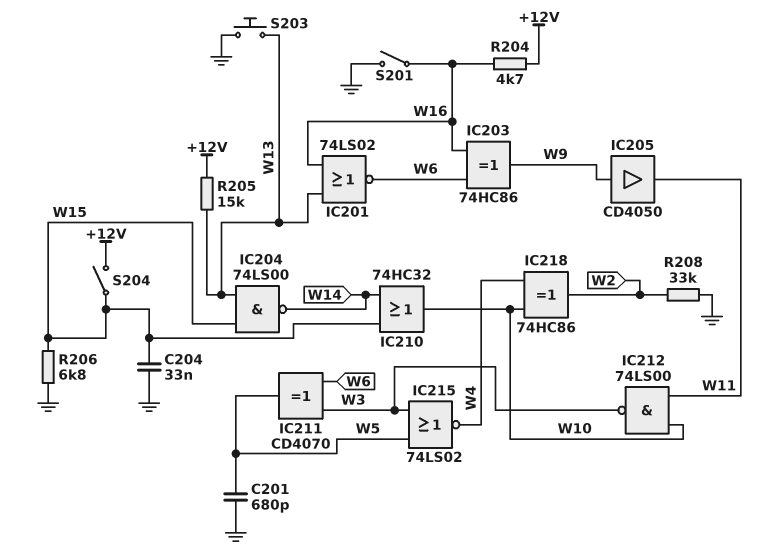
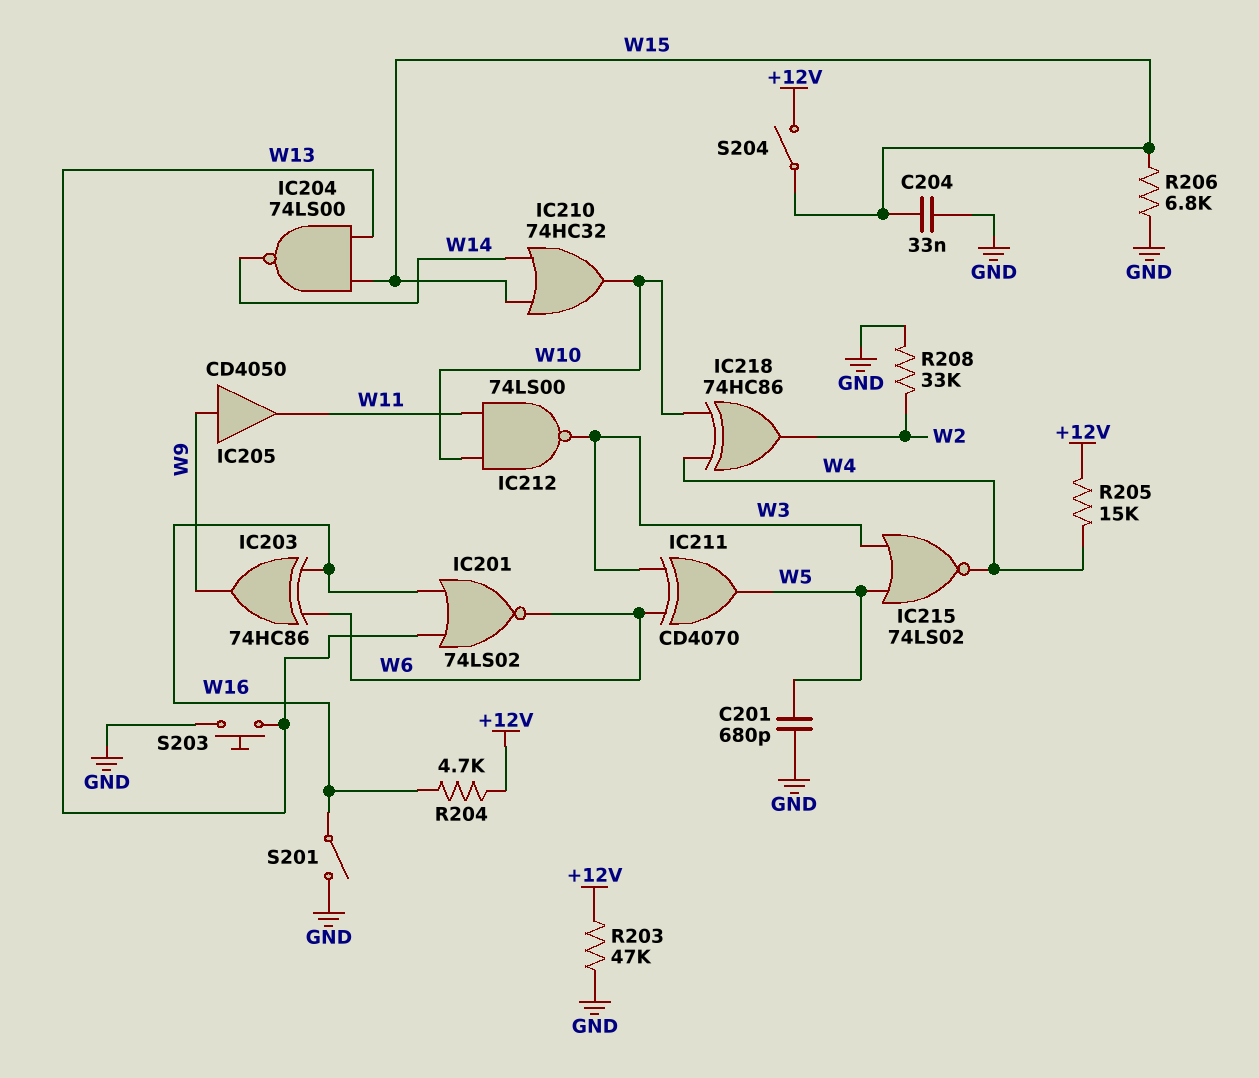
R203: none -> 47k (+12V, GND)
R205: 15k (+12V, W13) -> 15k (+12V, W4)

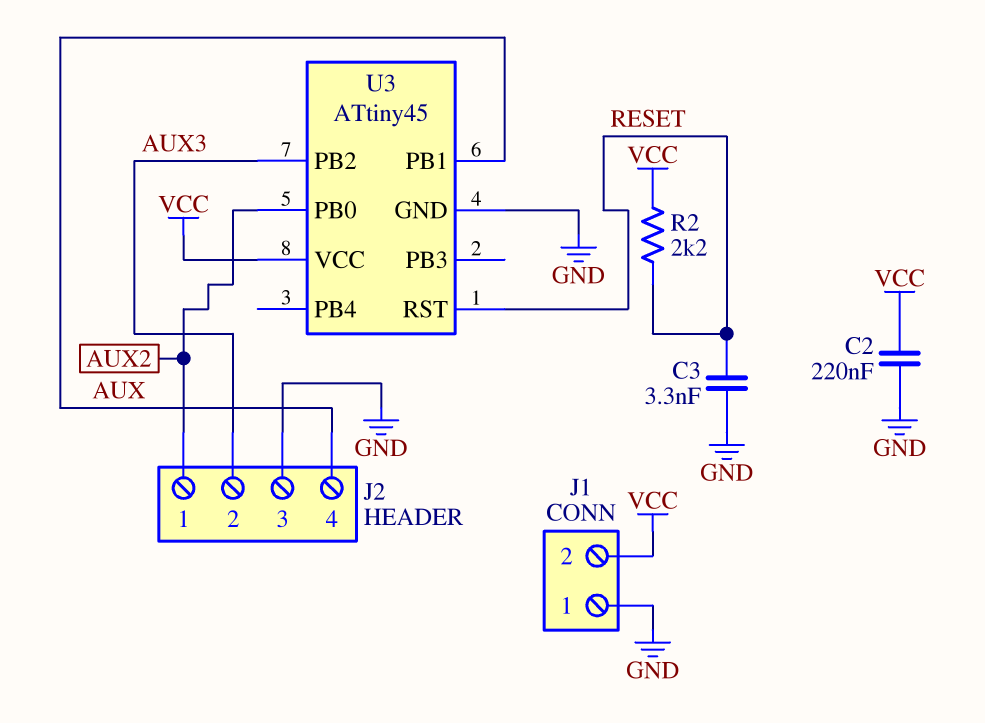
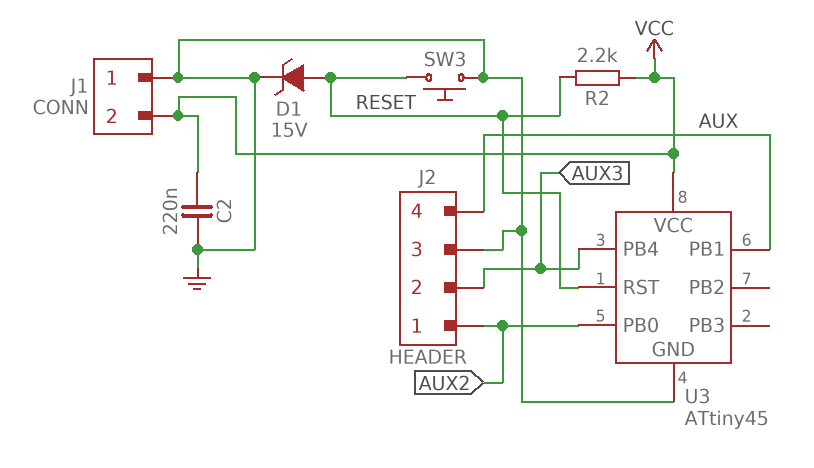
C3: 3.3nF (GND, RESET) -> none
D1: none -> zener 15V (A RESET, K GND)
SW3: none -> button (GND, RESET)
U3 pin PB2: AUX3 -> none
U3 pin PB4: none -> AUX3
--*--
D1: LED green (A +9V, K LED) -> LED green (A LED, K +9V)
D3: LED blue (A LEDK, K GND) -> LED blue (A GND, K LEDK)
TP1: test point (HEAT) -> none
--*--
### Work request
What is asked for is an exact copy of the lines above from the one containing "D1: LED green" through the one containing "TP1: test point (HEAT) -> none", and only those.

### Exercise result
D1: LED green (A +9V, K LED) -> LED green (A LED, K +9V)
D3: LED blue (A LEDK, K GND) -> LED blue (A GND, K LEDK)
TP1: test point (HEAT) -> none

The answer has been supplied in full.